If a line below contains the string "glasses", copy it out.

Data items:
▼▼▼
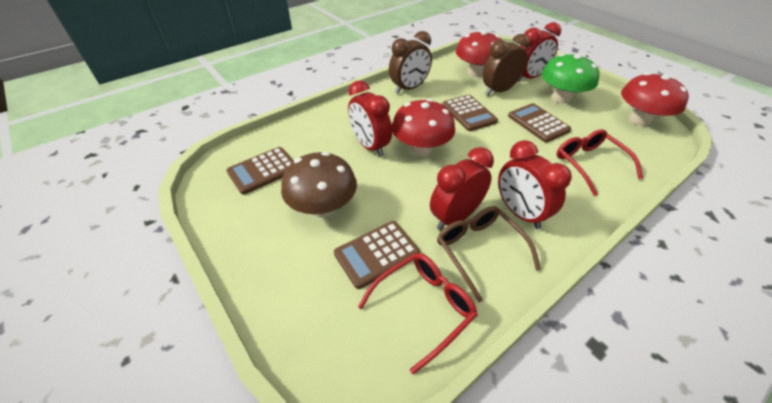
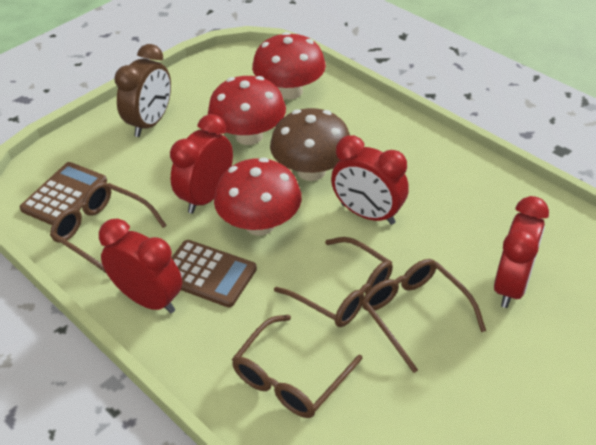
brown calculator: [226,147,293,195] [334,221,420,289] [442,95,498,131] [508,103,571,142] = 4 -> [20,162,107,225] [171,240,257,307] = 2
brown clock: [389,31,432,94] [482,34,530,95] = 2 -> [114,44,171,137] = 1
brown glasses: [437,206,541,302] = 1 -> [50,182,167,274] [232,315,362,418] [274,237,393,327] [361,259,486,373] = 4
green mushroom: [542,54,600,103] = 1 -> none = 0
red glasses: [358,253,478,374] [557,129,643,196] = 2 -> none = 0

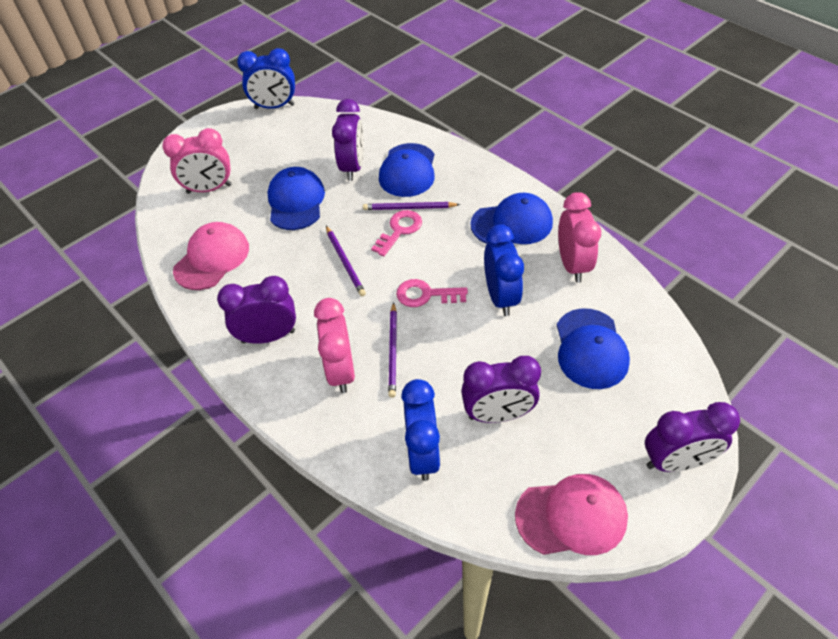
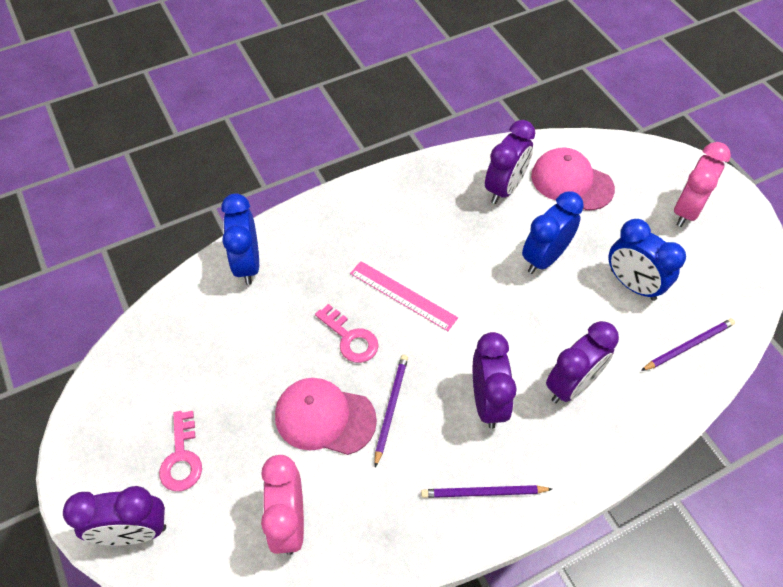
blue cap: [267,167,325,230] [379,143,435,197] [470,193,553,244] [557,308,630,389] = 4 -> none = 0
pink clock: [162,128,232,194] [314,298,355,393] [558,192,601,283] = 3 -> [261,455,304,555] [674,142,731,227] = 2
pink ruler: none = 0 -> [350,261,458,331] = 1

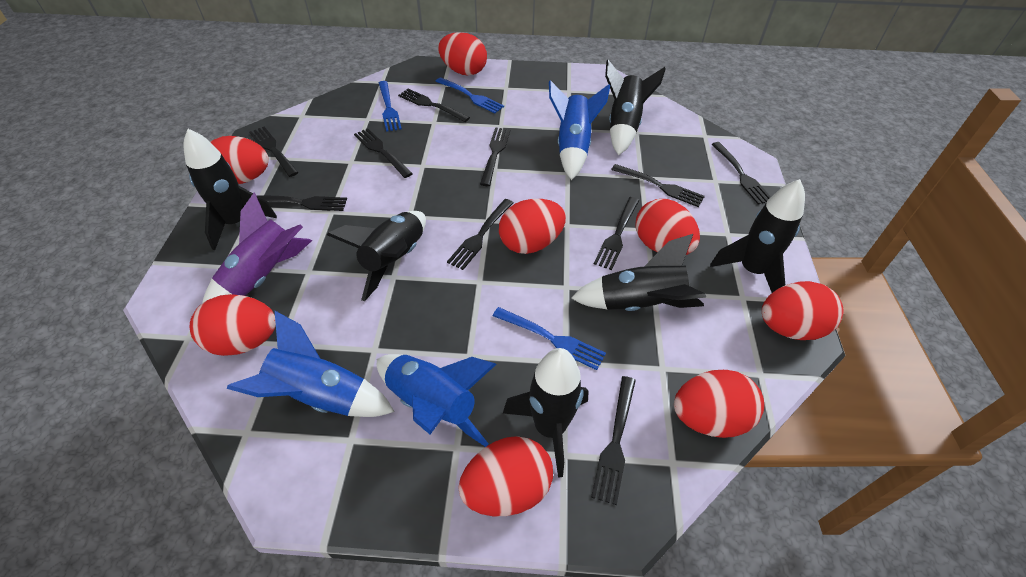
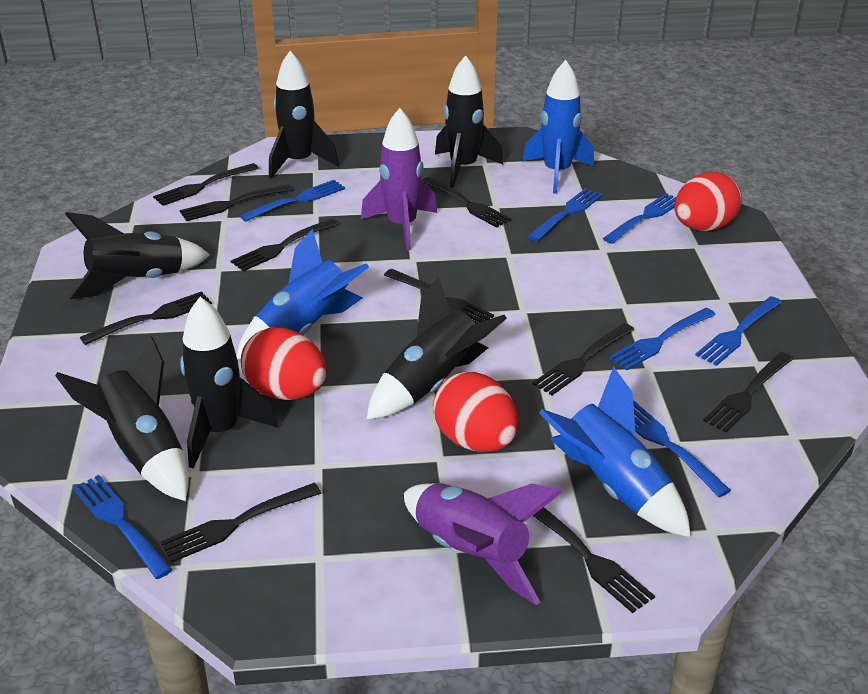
blue fork: [379,81,402,132] [435,77,504,113] [493,307,606,370] = 3 -> [73,475,173,579] [240,180,345,222] [527,188,603,241] [603,193,676,244] [609,308,716,370] [633,400,731,497] [695,296,782,366] = 7
purple rocket: [202,192,312,303] = 1 -> [361,108,437,250] [404,483,563,605] = 2
red egg: [190,294,276,356] [211,136,269,184] [438,32,487,76] [459,436,553,516] [499,199,566,254] [635,199,700,255] [674,370,764,438] [762,281,843,340] = 8 -> [241,327,327,400] [433,372,519,452] [674,172,742,231] = 3

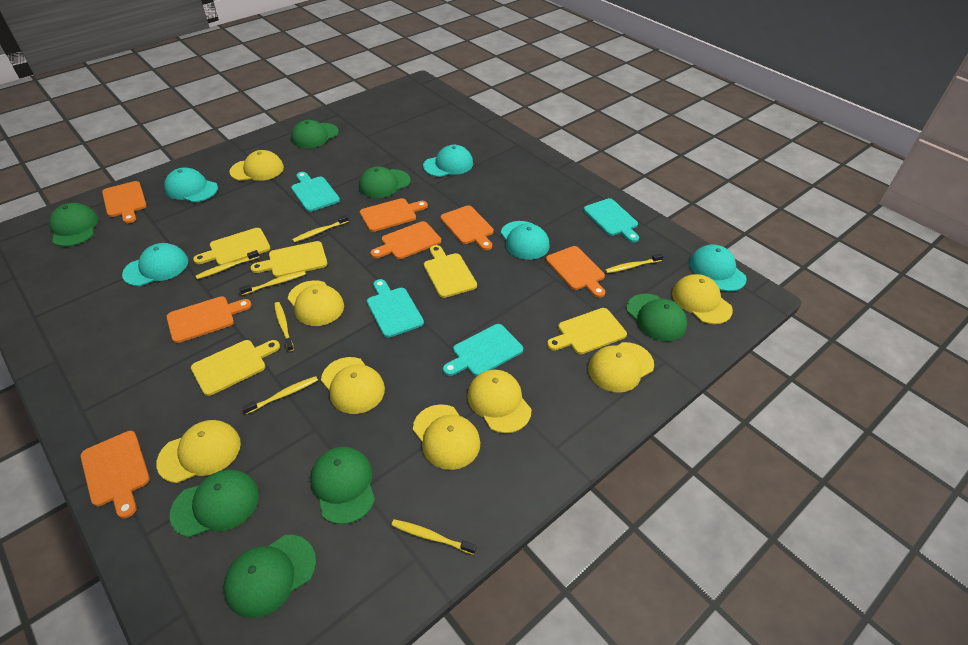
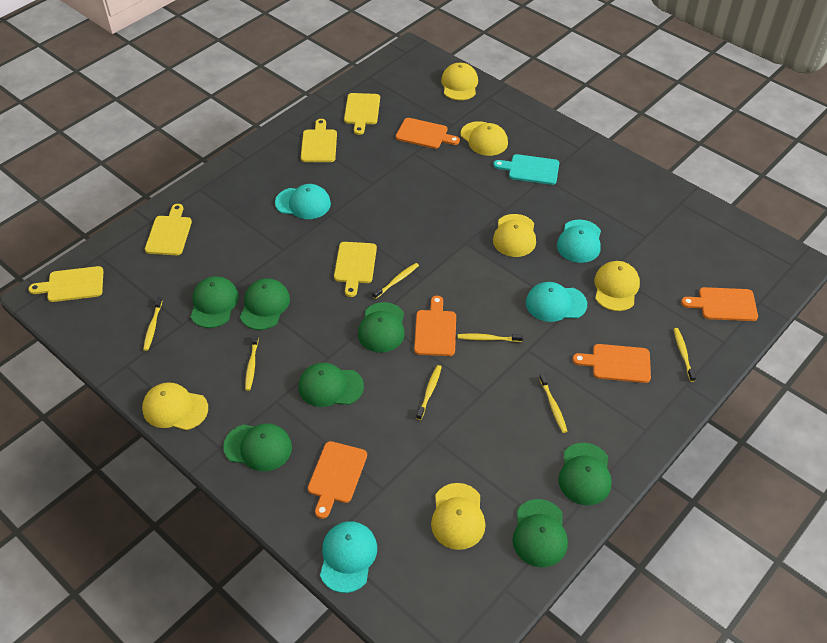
orange cutting board: [81,431,150,518] [102,181,147,223] [167,296,252,343] [360,198,428,232] [370,221,441,259] [440,205,494,250] [546,246,605,298] = 7 -> [308,441,367,519] [396,118,460,149] [414,296,456,356] [572,344,651,383] [681,287,758,321] = 5
turquoise cap: [122,243,188,286] [164,168,218,202] [423,145,473,177] [501,221,550,260] [689,244,747,291] = 5 -> [275,184,331,219] [320,521,377,593] [526,282,587,322] [557,220,601,263] = 4
turquoise cutting board: [291,172,340,212] [367,279,424,338] [443,324,523,376] [583,198,639,242] = 4 -> [493,154,559,185] = 1
yellow cap: [156,420,241,483] [229,150,284,181] [287,280,344,326] [321,357,385,414] [413,404,480,470] [467,370,532,433] [588,342,654,393] [672,274,733,324] = 8 -> [142,382,208,430] [431,483,485,550] [441,63,478,100] [461,121,508,156] [493,214,536,257] [594,261,640,311] = 6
▲▲▲
Answer space:
brown glasses: [437,206,541,302] = 1 -> [50,182,167,274] [232,315,362,418] [274,237,393,327] [361,259,486,373] = 4
red glasses: [358,253,478,374] [557,129,643,196] = 2 -> none = 0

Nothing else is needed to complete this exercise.